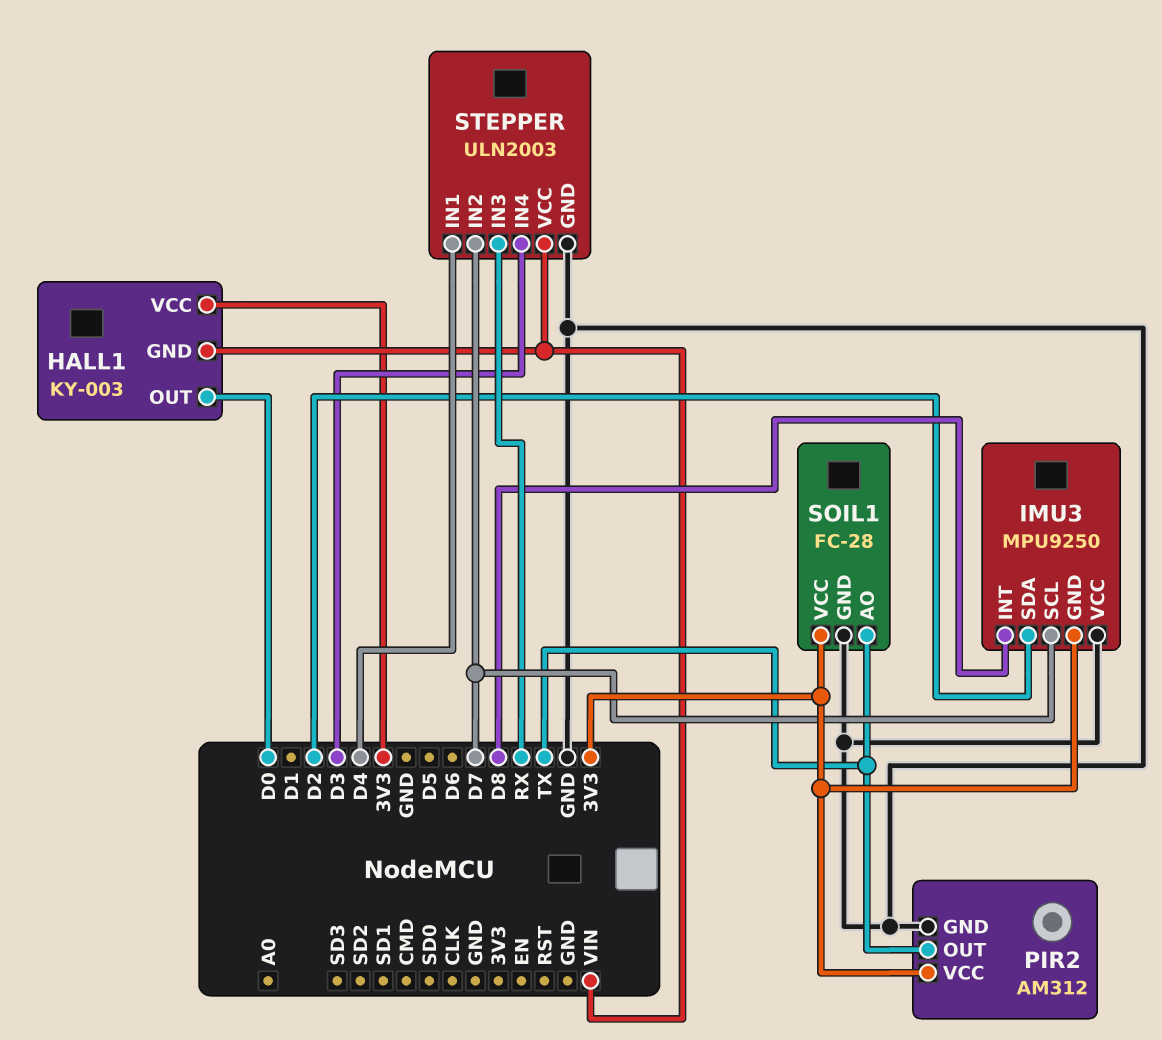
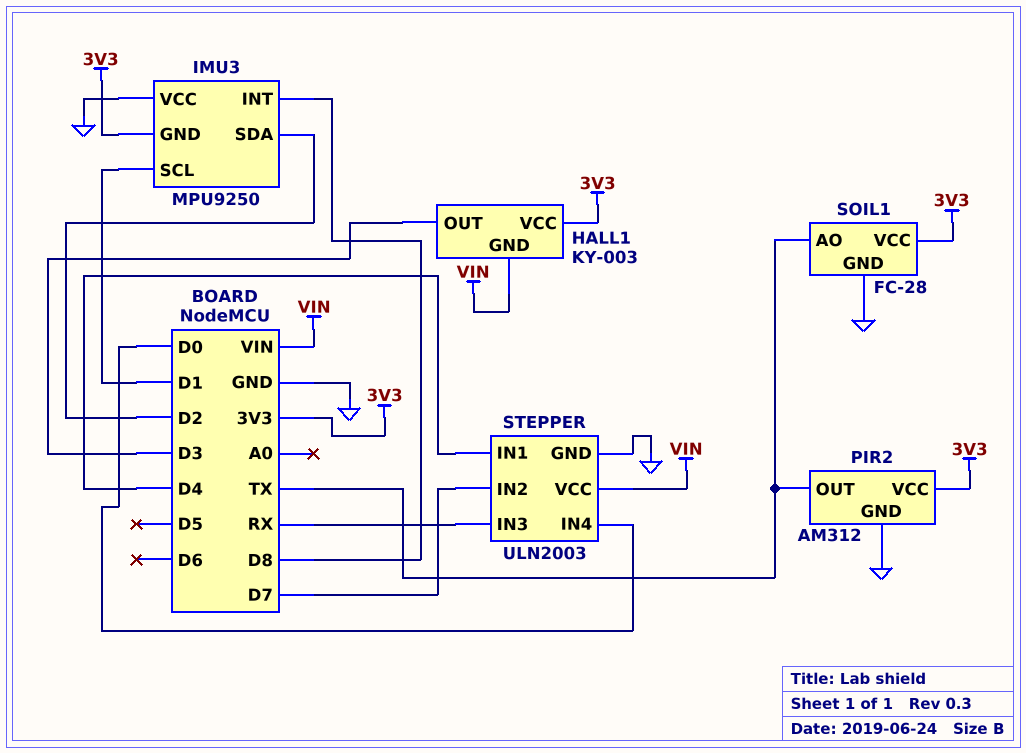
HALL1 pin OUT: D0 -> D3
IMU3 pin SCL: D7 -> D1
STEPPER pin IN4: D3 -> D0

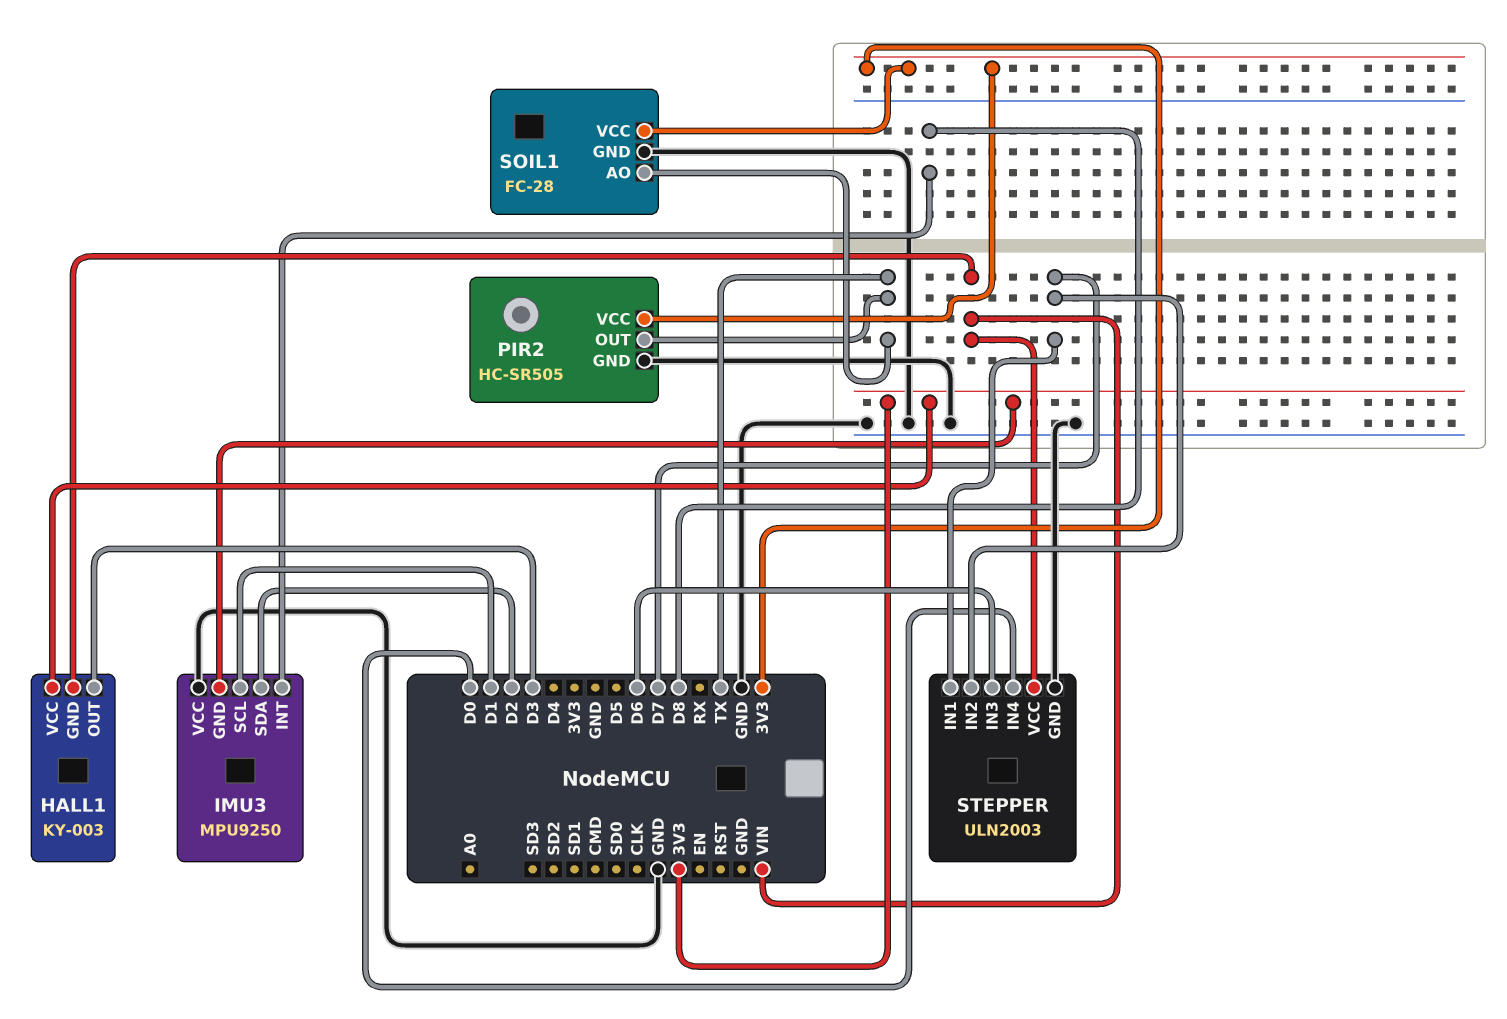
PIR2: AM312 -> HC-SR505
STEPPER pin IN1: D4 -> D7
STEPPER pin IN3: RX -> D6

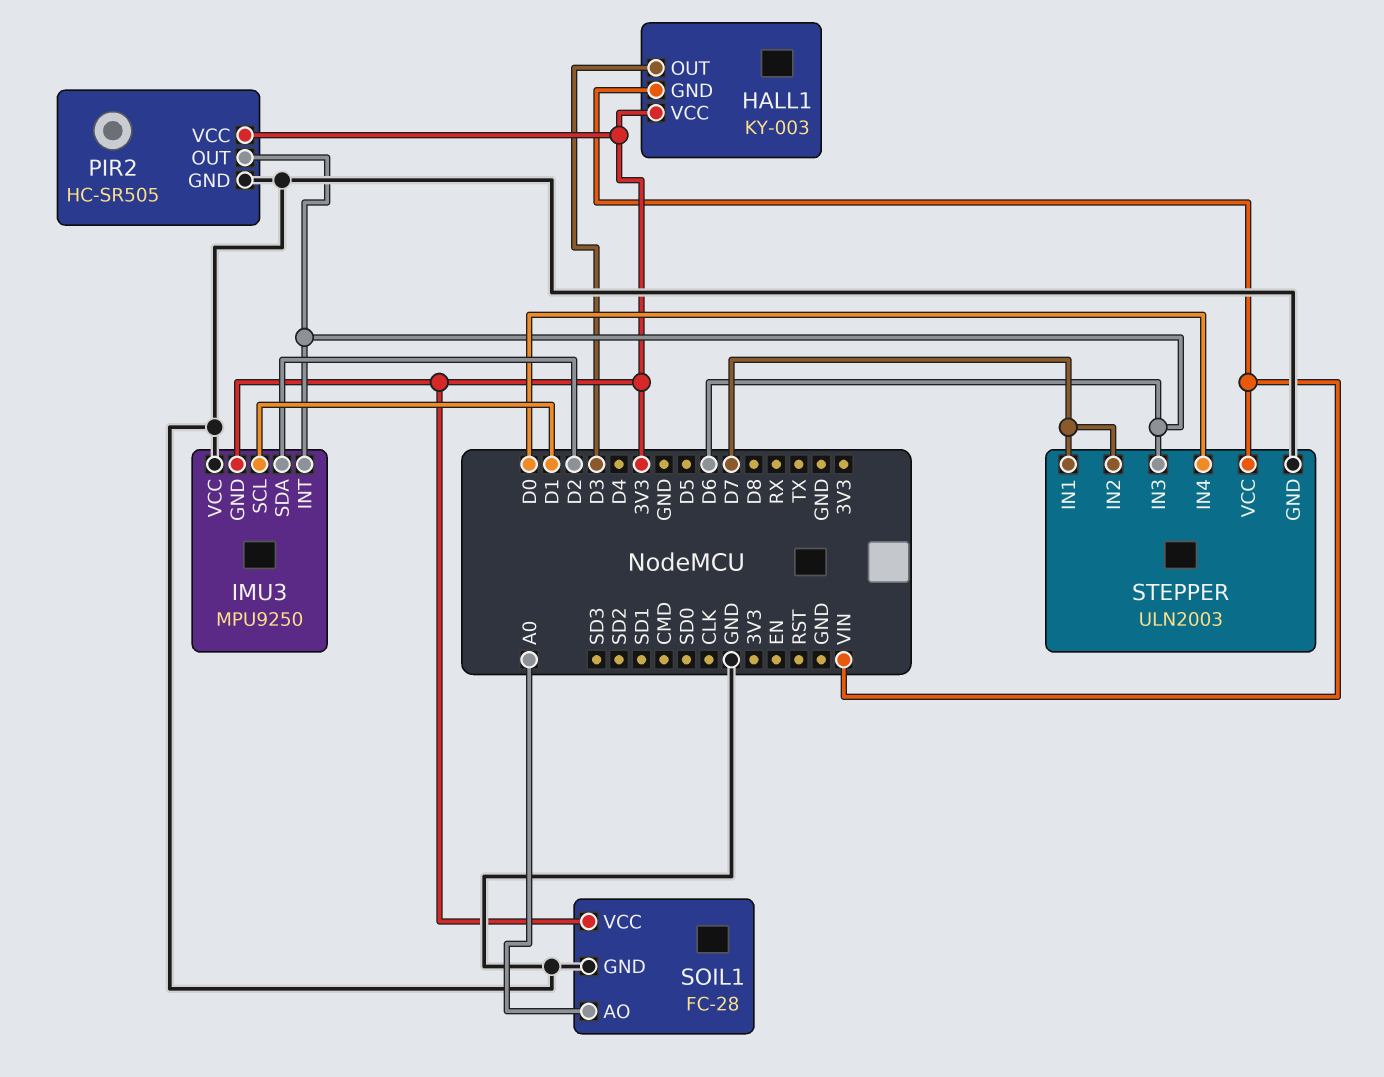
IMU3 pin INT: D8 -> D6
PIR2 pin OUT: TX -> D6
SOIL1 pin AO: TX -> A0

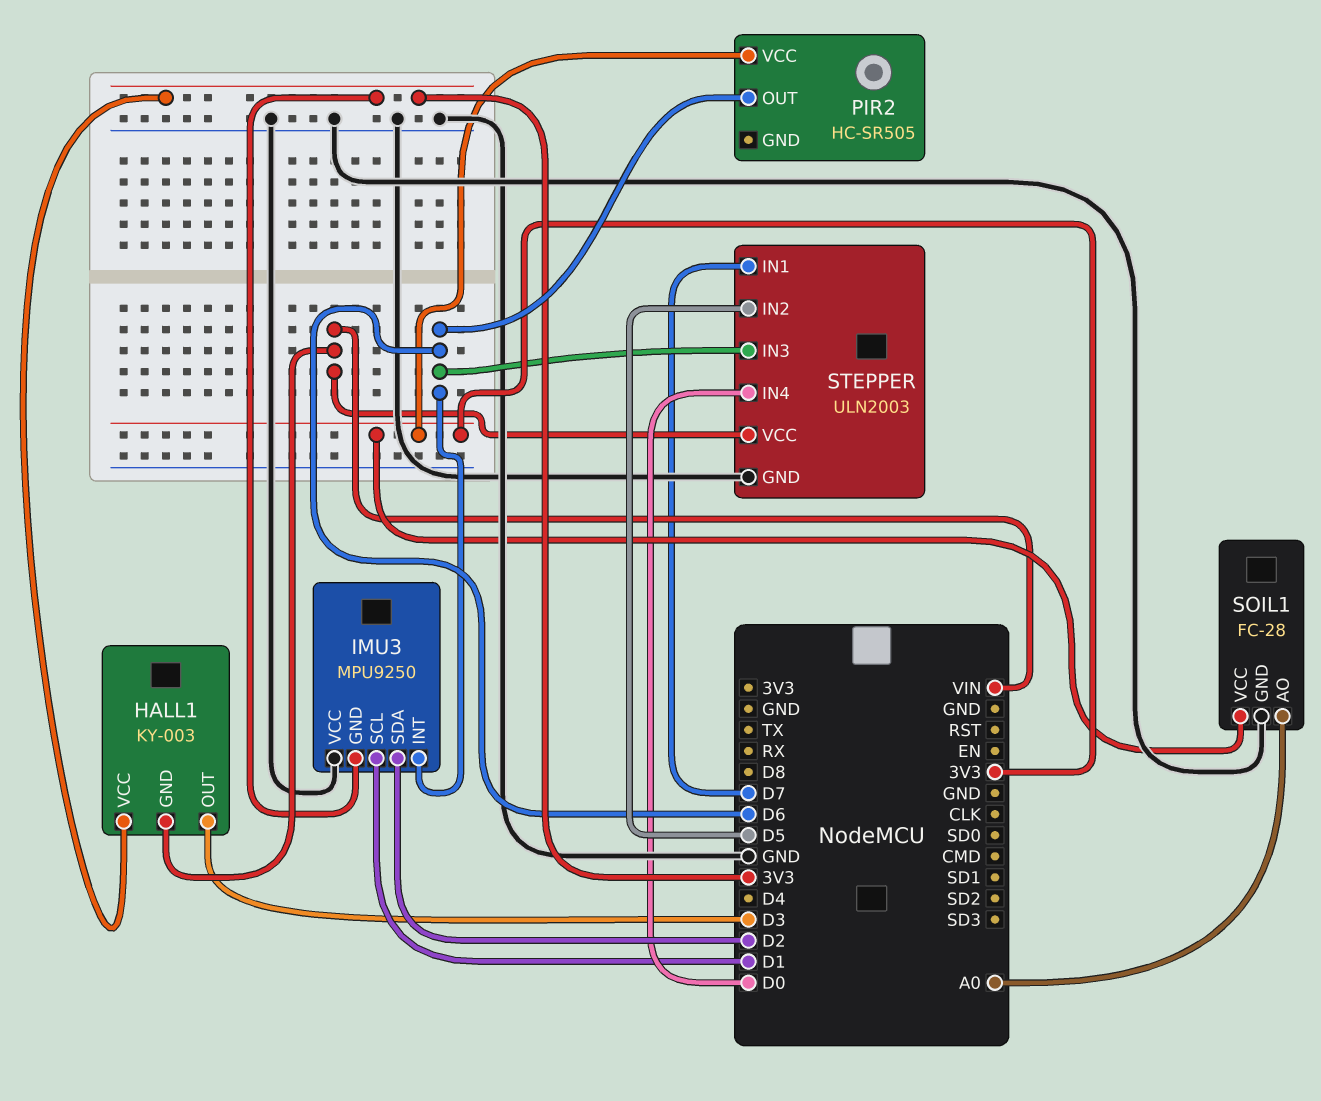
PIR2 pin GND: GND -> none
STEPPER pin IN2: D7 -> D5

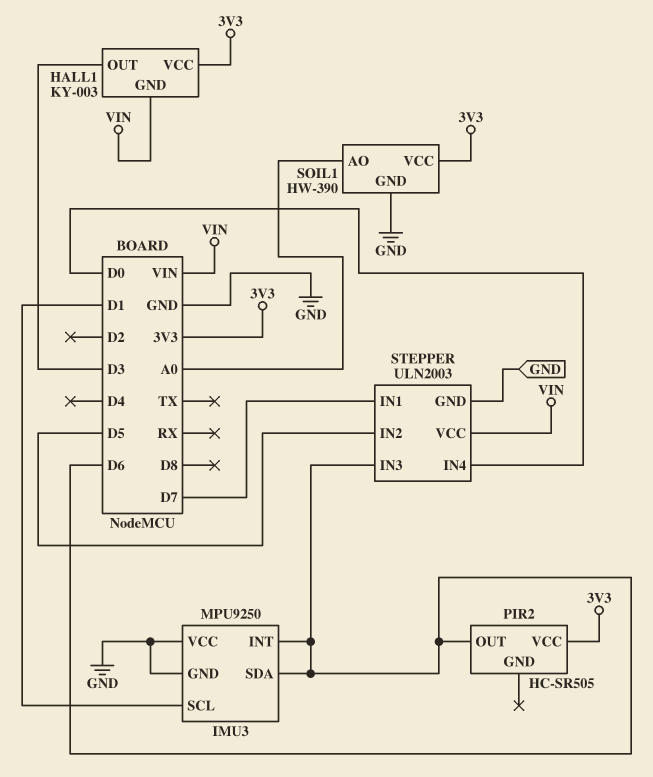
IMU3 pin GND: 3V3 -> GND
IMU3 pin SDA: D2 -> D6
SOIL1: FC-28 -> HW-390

▬▬▬▬▬▬▬▬▬▬

▶ [TASK]: Leave the pictures out. Extract exactly the lines running from the one with "STEPPER pin IN3: RX -> D6" through the last entry, both ends included.

▶ [OUTPUT]:
STEPPER pin IN3: RX -> D6

IMU3 pin INT: D8 -> D6
PIR2 pin OUT: TX -> D6
SOIL1 pin AO: TX -> A0

PIR2 pin GND: GND -> none
STEPPER pin IN2: D7 -> D5

IMU3 pin GND: 3V3 -> GND
IMU3 pin SDA: D2 -> D6
SOIL1: FC-28 -> HW-390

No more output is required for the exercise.